■ Task item
Return each line of the listing exactly as written.

**********

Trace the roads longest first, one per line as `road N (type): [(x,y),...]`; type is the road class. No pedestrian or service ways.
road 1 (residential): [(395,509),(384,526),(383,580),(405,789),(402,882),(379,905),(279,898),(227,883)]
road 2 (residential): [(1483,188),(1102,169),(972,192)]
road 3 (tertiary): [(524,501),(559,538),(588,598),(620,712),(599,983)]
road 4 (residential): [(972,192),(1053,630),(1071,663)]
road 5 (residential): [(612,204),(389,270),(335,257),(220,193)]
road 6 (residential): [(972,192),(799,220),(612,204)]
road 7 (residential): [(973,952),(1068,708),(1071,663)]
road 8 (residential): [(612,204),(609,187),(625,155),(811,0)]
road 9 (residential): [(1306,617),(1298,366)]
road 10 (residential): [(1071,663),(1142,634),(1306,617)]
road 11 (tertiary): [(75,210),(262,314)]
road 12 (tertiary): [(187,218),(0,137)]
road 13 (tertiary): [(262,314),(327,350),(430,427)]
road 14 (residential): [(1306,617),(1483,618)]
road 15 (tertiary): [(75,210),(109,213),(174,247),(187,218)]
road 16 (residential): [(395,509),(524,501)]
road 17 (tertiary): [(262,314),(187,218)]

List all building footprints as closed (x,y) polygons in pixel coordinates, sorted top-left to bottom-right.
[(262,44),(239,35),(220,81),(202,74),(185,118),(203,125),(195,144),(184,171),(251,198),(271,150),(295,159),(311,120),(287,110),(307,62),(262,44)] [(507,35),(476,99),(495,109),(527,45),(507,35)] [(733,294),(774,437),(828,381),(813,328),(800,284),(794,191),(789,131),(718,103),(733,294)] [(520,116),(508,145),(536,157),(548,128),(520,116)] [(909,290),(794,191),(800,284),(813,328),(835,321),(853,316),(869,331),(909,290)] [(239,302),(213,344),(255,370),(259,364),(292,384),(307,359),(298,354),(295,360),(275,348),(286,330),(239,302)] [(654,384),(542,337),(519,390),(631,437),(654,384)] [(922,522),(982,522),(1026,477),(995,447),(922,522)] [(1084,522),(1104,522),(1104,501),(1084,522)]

**********

■ Task result
Trace the roads longest first, one per line as `road N (type): [(x,y),...]`; type is the road class. No pedestrian or service ways.
road 1 (residential): [(395,509),(384,526),(383,580),(405,789),(402,882),(379,905),(279,898),(227,883)]
road 2 (residential): [(1483,188),(1102,169),(972,192)]
road 3 (tertiary): [(524,501),(559,538),(588,598),(620,712),(599,983)]
road 4 (residential): [(972,192),(1053,630),(1071,663)]
road 5 (residential): [(612,204),(389,270),(335,257),(220,193)]
road 6 (residential): [(972,192),(799,220),(612,204)]
road 7 (residential): [(973,952),(1068,708),(1071,663)]
road 8 (residential): [(612,204),(609,187),(625,155),(811,0)]
road 9 (residential): [(1306,617),(1298,366)]
road 10 (residential): [(1071,663),(1142,634),(1306,617)]
road 11 (tertiary): [(75,210),(262,314)]
road 12 (tertiary): [(187,218),(0,137)]
road 13 (tertiary): [(262,314),(327,350),(430,427)]
road 14 (residential): [(1306,617),(1483,618)]
road 15 (tertiary): [(75,210),(109,213),(174,247),(187,218)]
road 16 (residential): [(395,509),(524,501)]
road 17 (tertiary): [(262,314),(187,218)]

List all building footprints as closed (x,y) polygons in pixel coordinates, sorted top-left to bottom-right.
[(262,44),(239,35),(220,81),(202,74),(185,118),(203,125),(195,144),(184,171),(251,198),(271,150),(295,159),(311,120),(287,110),(307,62),(262,44)] [(507,35),(476,99),(495,109),(527,45),(507,35)] [(733,294),(774,437),(828,381),(813,328),(800,284),(794,191),(789,131),(718,103),(733,294)] [(520,116),(508,145),(536,157),(548,128),(520,116)] [(909,290),(794,191),(800,284),(813,328),(835,321),(853,316),(869,331),(909,290)] [(239,302),(213,344),(255,370),(259,364),(292,384),(307,359),(298,354),(295,360),(275,348),(286,330),(239,302)] [(654,384),(542,337),(519,390),(631,437),(654,384)] [(922,522),(982,522),(1026,477),(995,447),(922,522)] [(1084,522),(1104,522),(1104,501),(1084,522)]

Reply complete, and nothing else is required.